Find "(337, 197) = (478, 113): white" and "(635, 382) = (683, 493): none" in the records below. Copy the lines holding them and every line between, exactly, and no others.

Provided records:
--- START ---
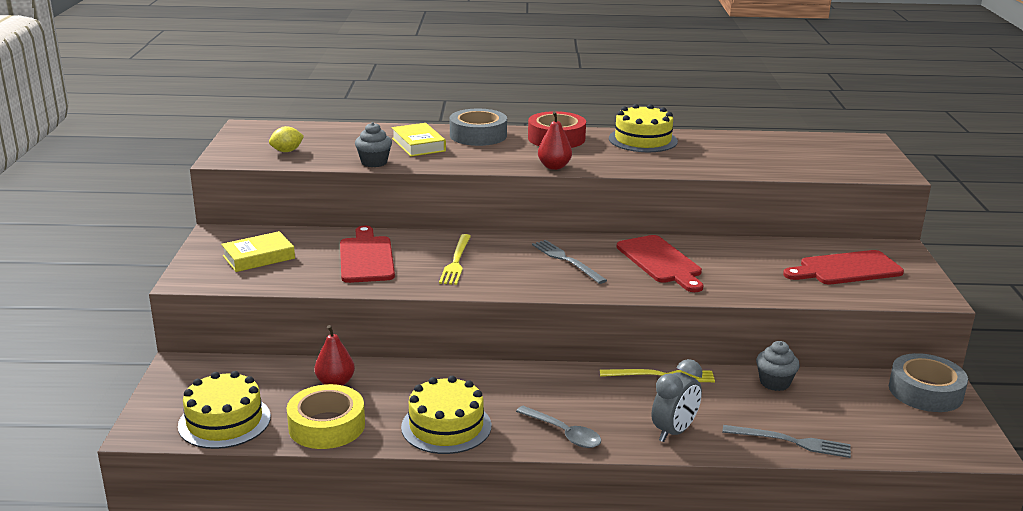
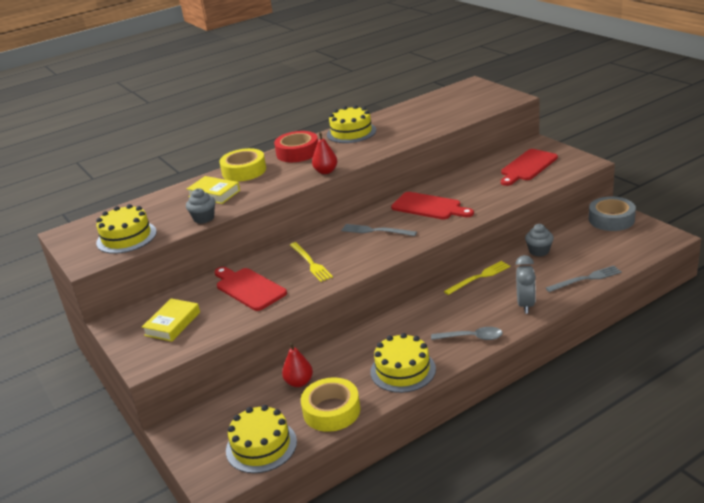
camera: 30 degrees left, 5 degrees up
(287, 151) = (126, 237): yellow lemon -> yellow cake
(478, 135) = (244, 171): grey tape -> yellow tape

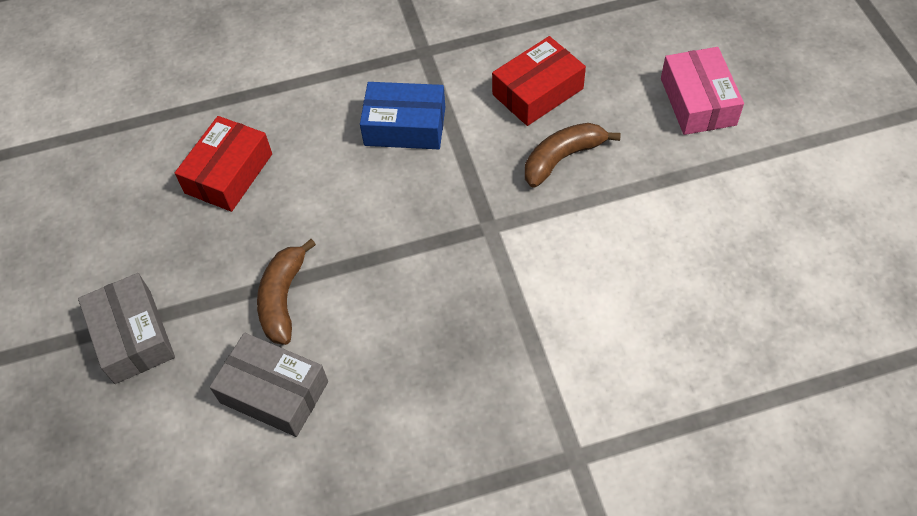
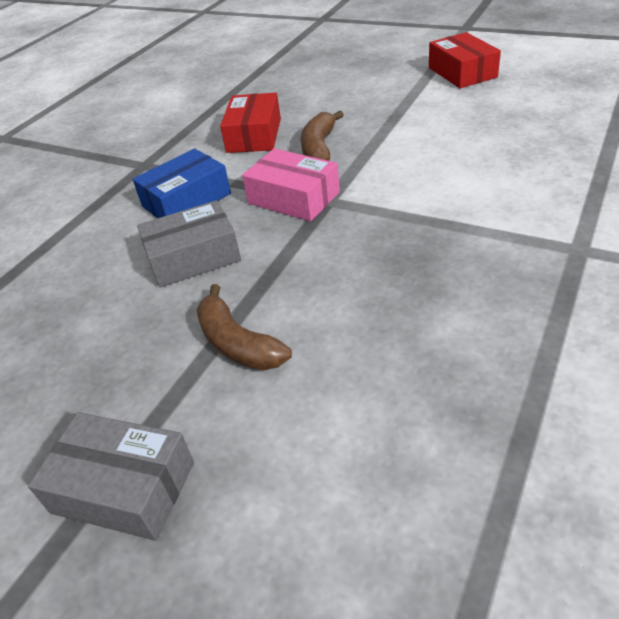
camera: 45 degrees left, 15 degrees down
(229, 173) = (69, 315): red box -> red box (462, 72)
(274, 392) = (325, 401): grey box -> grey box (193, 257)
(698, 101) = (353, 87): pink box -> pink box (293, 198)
--- END ---
--- START ---
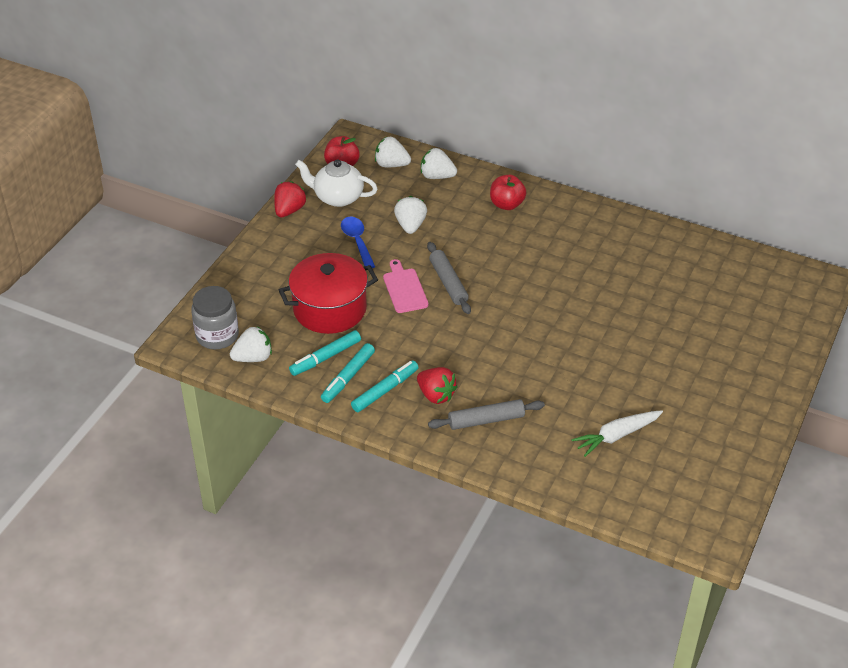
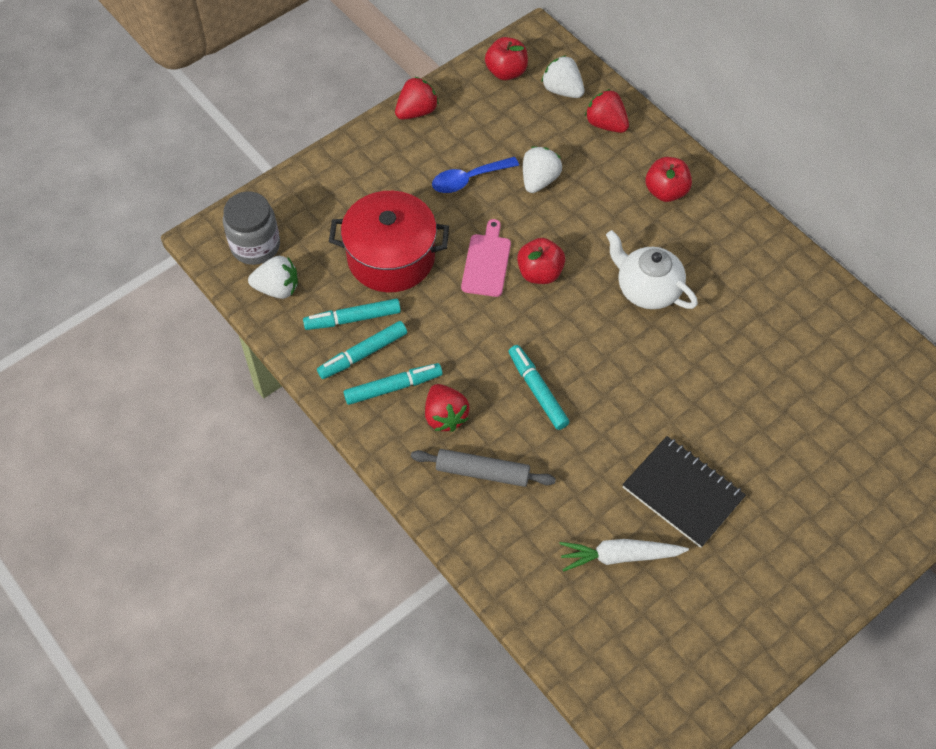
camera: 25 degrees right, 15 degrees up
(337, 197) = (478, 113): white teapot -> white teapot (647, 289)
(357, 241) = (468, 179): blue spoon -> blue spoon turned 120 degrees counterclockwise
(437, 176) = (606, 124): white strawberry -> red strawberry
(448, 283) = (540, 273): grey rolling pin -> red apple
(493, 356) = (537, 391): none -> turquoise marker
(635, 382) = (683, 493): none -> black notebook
--- END ---
Reply to the task:
(337, 197) = (478, 113): white teapot -> white teapot (647, 289)
(357, 241) = (468, 179): blue spoon -> blue spoon turned 120 degrees counterclockwise
(437, 176) = (606, 124): white strawberry -> red strawberry
(448, 283) = (540, 273): grey rolling pin -> red apple
(493, 356) = (537, 391): none -> turquoise marker
(635, 382) = (683, 493): none -> black notebook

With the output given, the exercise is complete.